> [Prompt]
Look through the listing and locate every line containing the word "white"; copy those lines.

> [Given material]
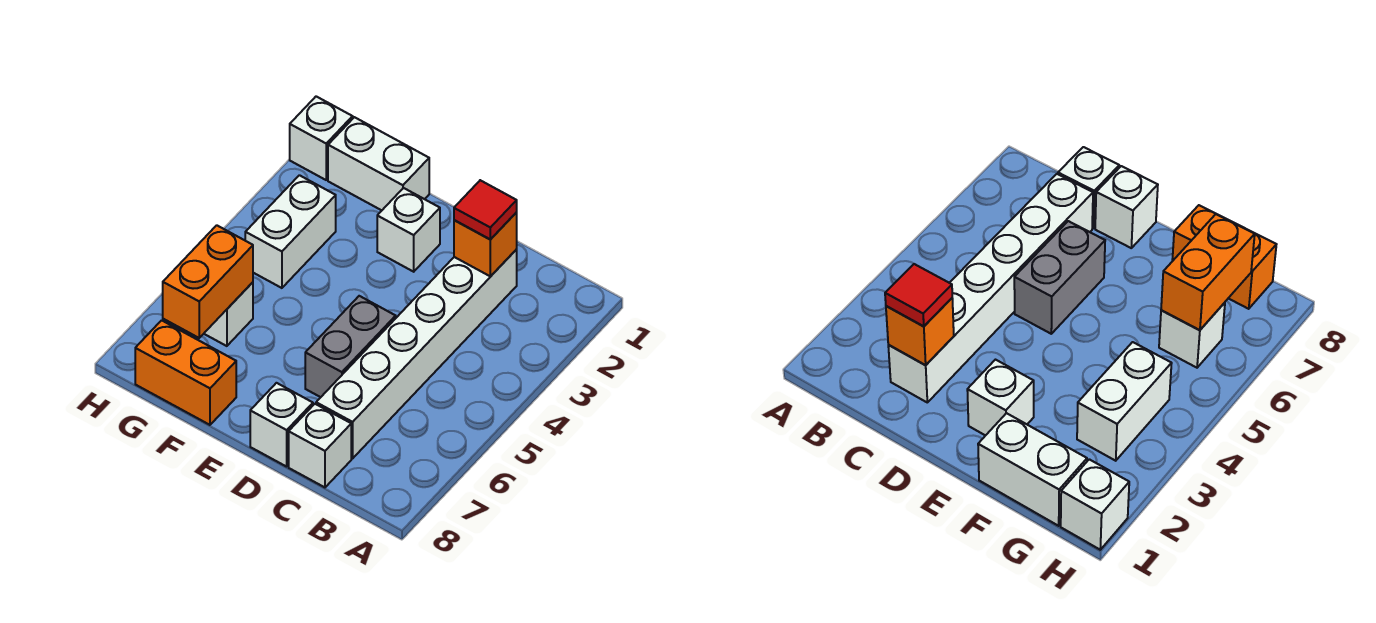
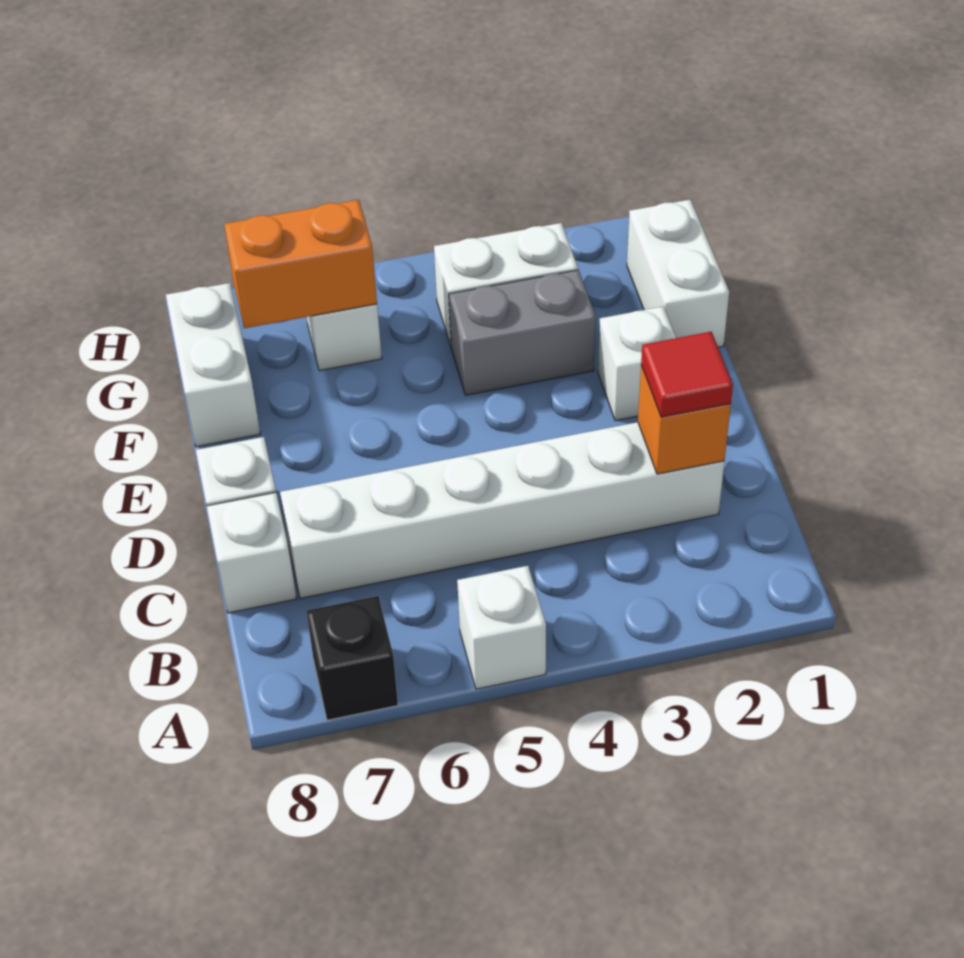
none -> black brick A7 level 1
grey brick D5:D6 level 1 -> grey brick F3:F4 level 1
orange brick F8:G8 level 1 -> white brick F8:G8 level 1
white brick H1 level 1 -> white brick A5 level 1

> [Answer for the task]
orange brick F8:G8 level 1 -> white brick F8:G8 level 1
white brick H1 level 1 -> white brick A5 level 1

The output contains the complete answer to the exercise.